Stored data
____________
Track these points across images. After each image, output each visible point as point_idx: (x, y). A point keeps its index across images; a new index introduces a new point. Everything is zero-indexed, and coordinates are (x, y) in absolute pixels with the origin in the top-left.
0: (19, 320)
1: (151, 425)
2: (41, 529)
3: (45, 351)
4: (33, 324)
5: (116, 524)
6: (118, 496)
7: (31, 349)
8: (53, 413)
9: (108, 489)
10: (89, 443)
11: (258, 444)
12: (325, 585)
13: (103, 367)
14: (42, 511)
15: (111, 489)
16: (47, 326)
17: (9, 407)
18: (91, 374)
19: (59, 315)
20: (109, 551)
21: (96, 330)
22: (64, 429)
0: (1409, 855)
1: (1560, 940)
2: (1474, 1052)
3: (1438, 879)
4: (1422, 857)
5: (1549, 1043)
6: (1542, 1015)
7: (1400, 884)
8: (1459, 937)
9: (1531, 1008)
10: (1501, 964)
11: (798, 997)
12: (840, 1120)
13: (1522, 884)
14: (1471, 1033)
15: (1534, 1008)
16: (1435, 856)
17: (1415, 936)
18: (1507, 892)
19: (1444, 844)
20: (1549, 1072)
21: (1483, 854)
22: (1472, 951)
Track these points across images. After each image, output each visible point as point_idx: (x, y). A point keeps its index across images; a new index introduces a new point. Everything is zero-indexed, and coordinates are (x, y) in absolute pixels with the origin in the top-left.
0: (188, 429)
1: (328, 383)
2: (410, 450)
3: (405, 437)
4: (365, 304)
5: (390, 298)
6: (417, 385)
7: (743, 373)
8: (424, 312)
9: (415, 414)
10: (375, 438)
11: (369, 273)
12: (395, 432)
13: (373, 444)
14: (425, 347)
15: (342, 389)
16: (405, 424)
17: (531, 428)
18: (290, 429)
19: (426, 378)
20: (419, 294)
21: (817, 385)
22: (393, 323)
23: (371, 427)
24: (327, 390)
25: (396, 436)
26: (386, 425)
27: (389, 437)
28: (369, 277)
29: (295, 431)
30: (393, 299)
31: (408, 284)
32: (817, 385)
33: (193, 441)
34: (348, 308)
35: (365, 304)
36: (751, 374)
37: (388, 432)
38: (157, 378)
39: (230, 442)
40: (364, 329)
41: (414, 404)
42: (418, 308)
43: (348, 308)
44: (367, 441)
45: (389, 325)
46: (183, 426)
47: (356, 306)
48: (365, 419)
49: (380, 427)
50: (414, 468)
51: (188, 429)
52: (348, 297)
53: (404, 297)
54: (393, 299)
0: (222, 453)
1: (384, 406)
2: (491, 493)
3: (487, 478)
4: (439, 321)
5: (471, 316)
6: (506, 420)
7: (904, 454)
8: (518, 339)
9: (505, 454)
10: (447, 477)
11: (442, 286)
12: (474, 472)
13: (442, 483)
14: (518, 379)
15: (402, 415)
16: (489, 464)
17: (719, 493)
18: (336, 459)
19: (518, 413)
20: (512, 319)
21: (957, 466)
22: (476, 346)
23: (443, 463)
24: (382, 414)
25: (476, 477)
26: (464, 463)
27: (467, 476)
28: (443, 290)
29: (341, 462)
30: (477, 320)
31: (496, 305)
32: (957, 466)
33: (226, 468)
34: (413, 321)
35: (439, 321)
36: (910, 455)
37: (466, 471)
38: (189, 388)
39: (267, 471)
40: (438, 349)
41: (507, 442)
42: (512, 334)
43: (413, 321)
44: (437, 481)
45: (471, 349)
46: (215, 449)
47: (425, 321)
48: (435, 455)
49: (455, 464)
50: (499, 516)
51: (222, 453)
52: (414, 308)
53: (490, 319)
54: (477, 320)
____________
■ What this task involves
Copy the rows word for word, starting with the first line and going on through the line that contains "22: (1472, 951)".

■ Solution for this problem
Track these points across images. After each image, output each visible point as point_idx: (x, y). A point keeps its index across images; a new index introduces a new point. Everything is zero-indexed, and coordinates are (x, y) in absolute pixels with the origin in the top-left.
0: (19, 320)
1: (151, 425)
2: (41, 529)
3: (45, 351)
4: (33, 324)
5: (116, 524)
6: (118, 496)
7: (31, 349)
8: (53, 413)
9: (108, 489)
10: (89, 443)
11: (258, 444)
12: (325, 585)
13: (103, 367)
14: (42, 511)
15: (111, 489)
16: (47, 326)
17: (9, 407)
18: (91, 374)
19: (59, 315)
20: (109, 551)
21: (96, 330)
22: (64, 429)
0: (1409, 855)
1: (1560, 940)
2: (1474, 1052)
3: (1438, 879)
4: (1422, 857)
5: (1549, 1043)
6: (1542, 1015)
7: (1400, 884)
8: (1459, 937)
9: (1531, 1008)
10: (1501, 964)
11: (798, 997)
12: (840, 1120)
13: (1522, 884)
14: (1471, 1033)
15: (1534, 1008)
16: (1435, 856)
17: (1415, 936)
18: (1507, 892)
19: (1444, 844)
20: (1549, 1072)
21: (1483, 854)
22: (1472, 951)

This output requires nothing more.